*RECORDS:*

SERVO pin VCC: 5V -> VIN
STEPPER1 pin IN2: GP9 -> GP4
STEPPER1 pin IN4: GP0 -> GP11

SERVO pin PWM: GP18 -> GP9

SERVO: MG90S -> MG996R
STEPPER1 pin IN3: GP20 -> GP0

...

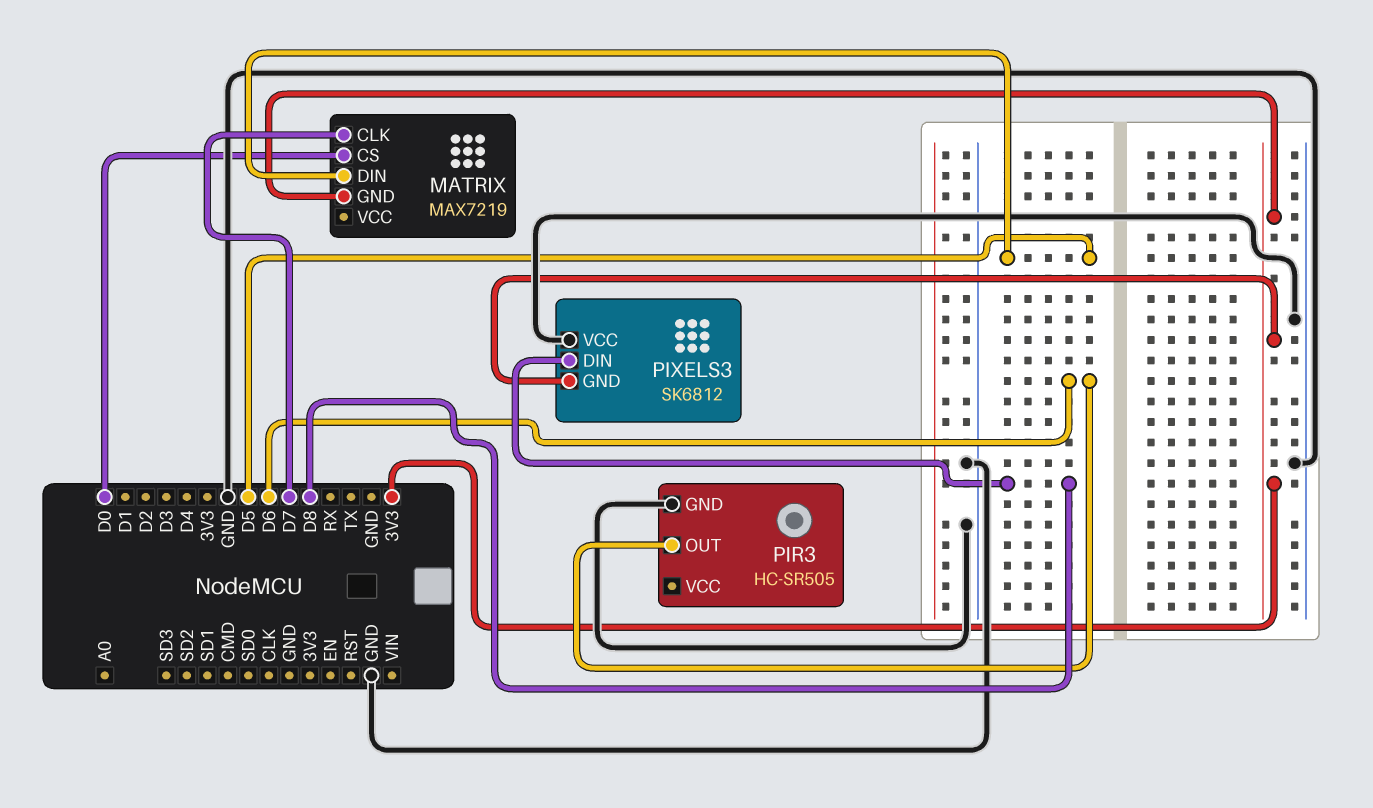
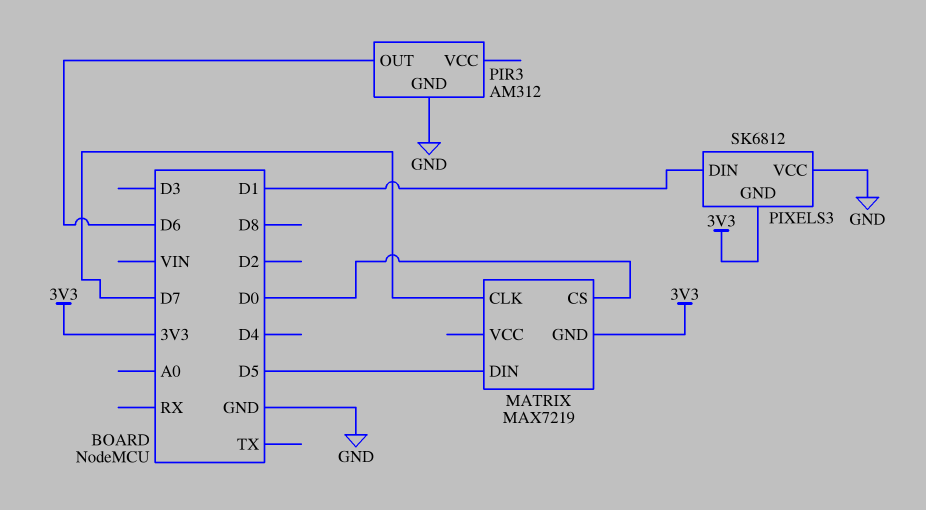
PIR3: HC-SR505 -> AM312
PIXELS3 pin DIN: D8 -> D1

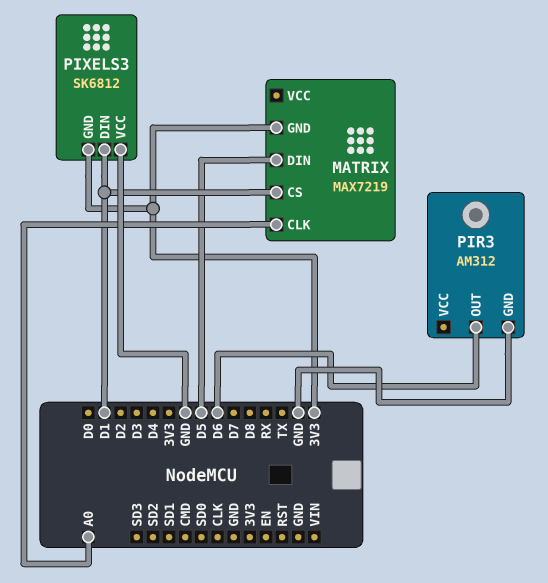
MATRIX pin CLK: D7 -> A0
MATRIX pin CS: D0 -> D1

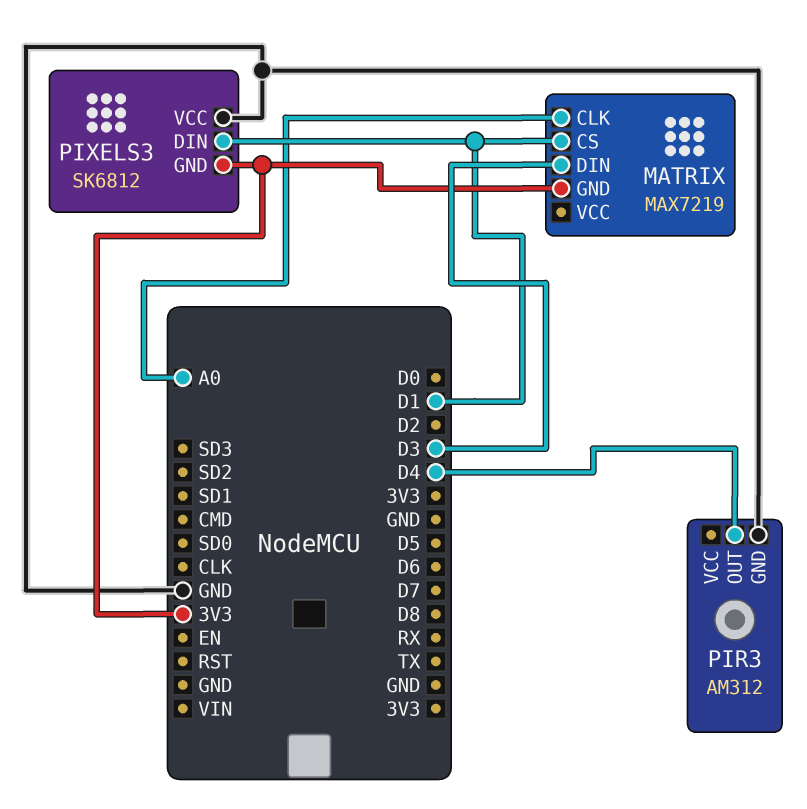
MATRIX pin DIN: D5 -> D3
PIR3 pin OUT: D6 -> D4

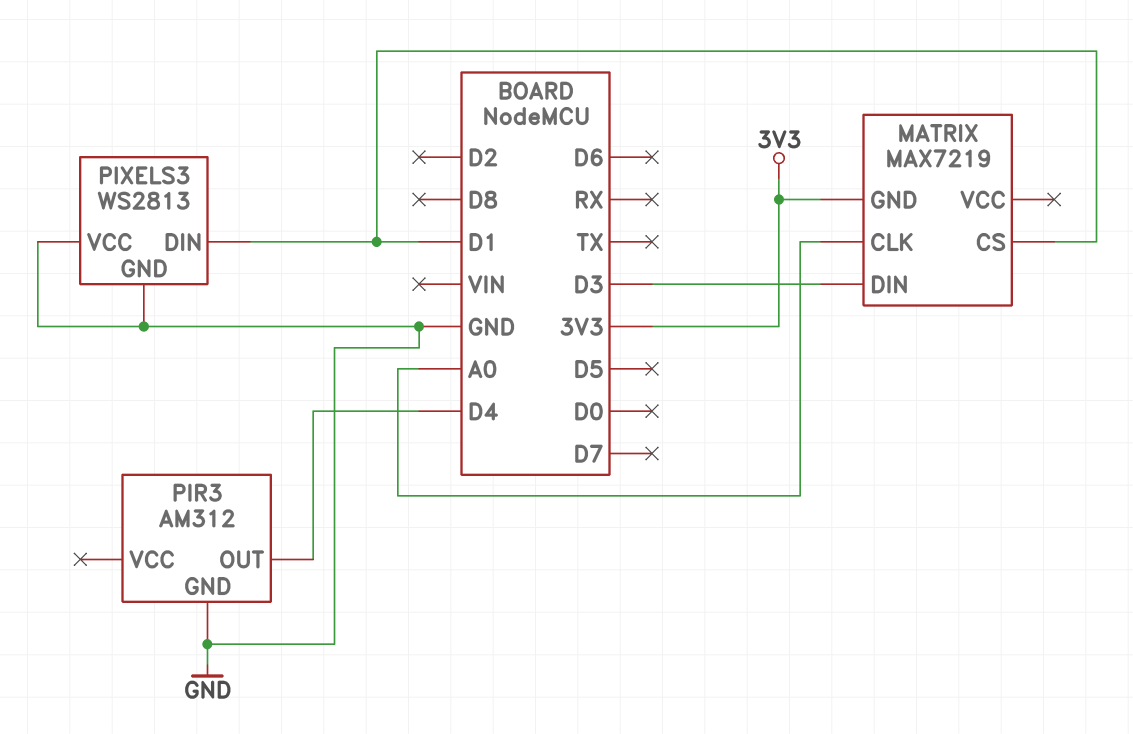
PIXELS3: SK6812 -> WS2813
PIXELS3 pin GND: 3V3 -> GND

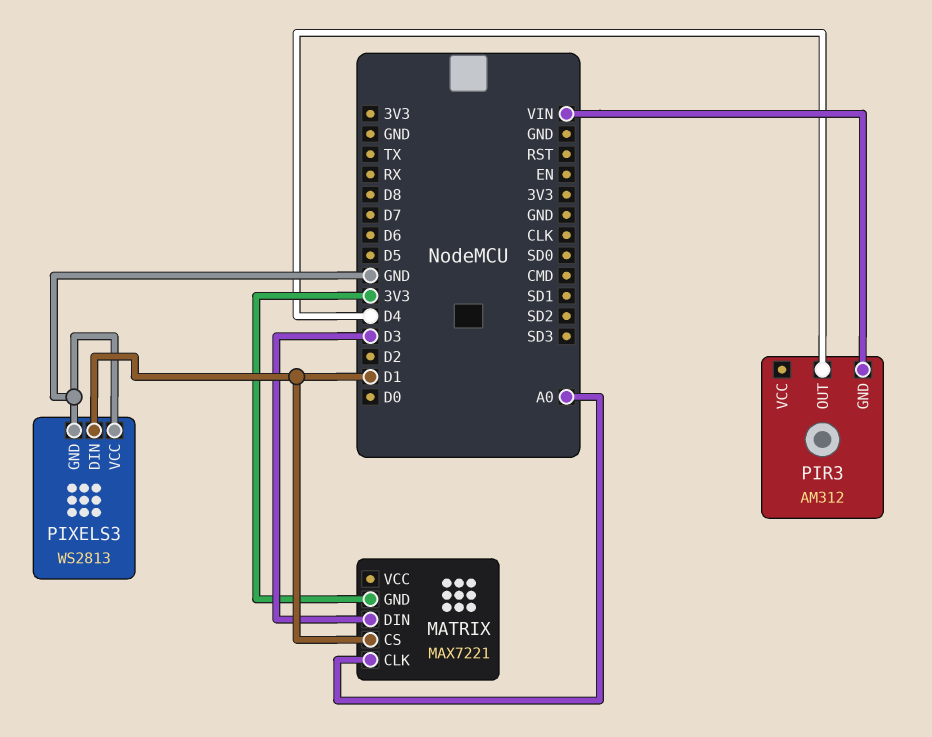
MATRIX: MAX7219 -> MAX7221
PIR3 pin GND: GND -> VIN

*TASK ITEM:* Using the records above, write out exactly the lines between the one holding "SERVO pin VCC: 5V -> VIN" and the one holding "STEPPER1 pin IN3: GP20 -> GP0", inclusive; leave everything else out.

*ANSWER TO THE EXERCISE:*
SERVO pin VCC: 5V -> VIN
STEPPER1 pin IN2: GP9 -> GP4
STEPPER1 pin IN4: GP0 -> GP11

SERVO pin PWM: GP18 -> GP9

SERVO: MG90S -> MG996R
STEPPER1 pin IN3: GP20 -> GP0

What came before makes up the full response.